***** Given records
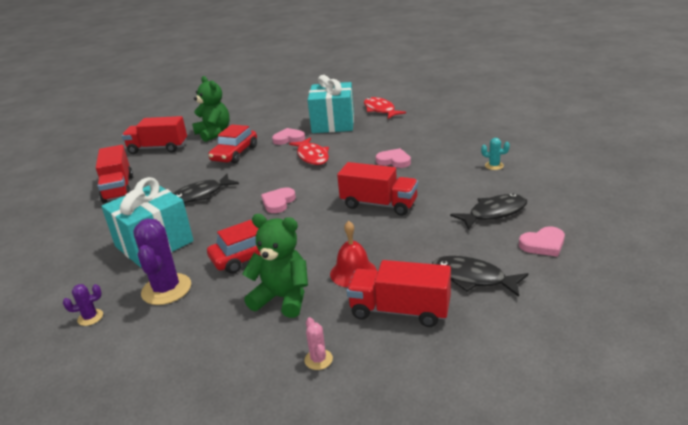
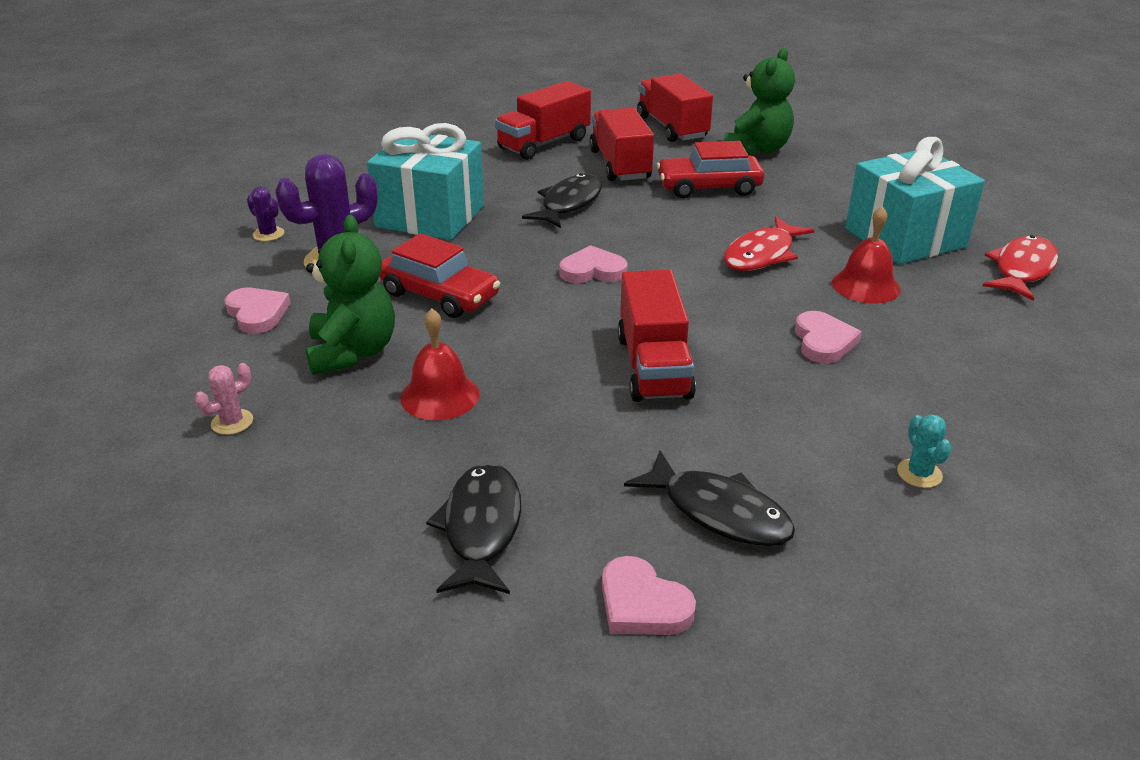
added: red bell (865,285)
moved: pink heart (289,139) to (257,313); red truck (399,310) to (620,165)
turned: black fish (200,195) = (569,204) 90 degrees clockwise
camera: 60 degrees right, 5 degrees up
**********
***** Given records
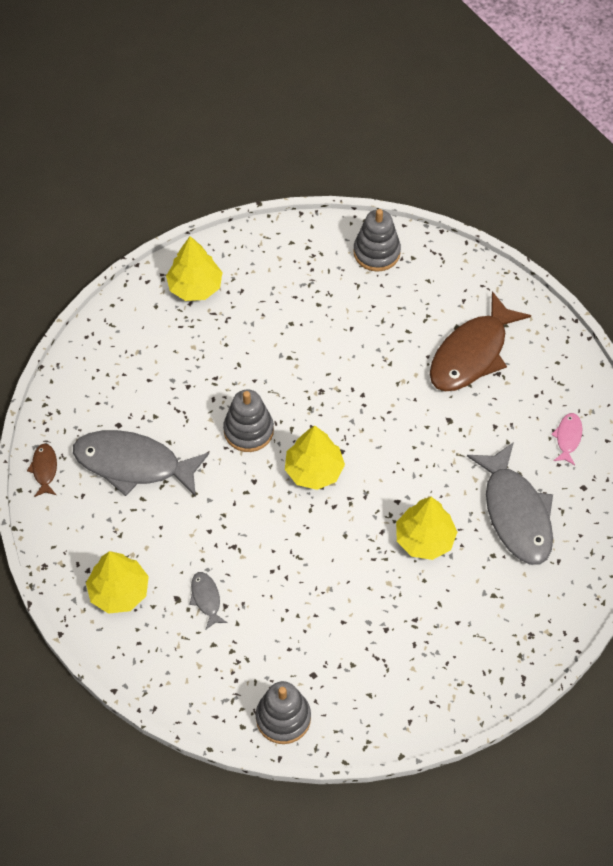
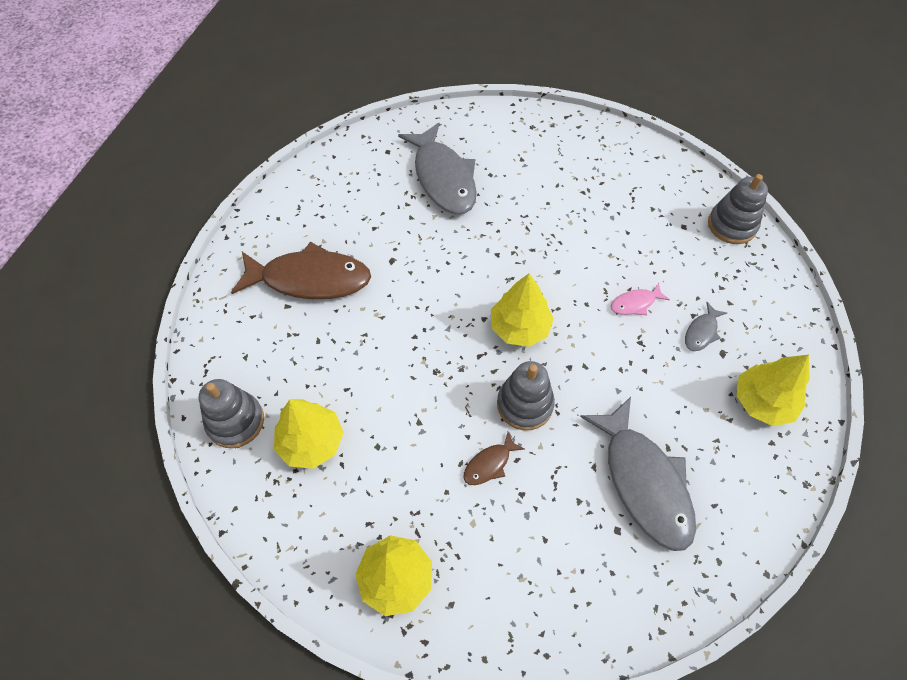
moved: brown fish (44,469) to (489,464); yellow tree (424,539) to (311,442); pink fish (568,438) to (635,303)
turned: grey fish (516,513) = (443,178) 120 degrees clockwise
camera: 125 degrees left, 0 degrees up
**********
What to work on>
Copy every line from the entries that contains the word "fish".

Exercise answer>
turned: black fish (200,195) = (569,204) 90 degrees clockwise
moved: brown fish (44,469) to (489,464); yellow tree (424,539) to (311,442); pink fish (568,438) to (635,303)
turned: grey fish (516,513) = (443,178) 120 degrees clockwise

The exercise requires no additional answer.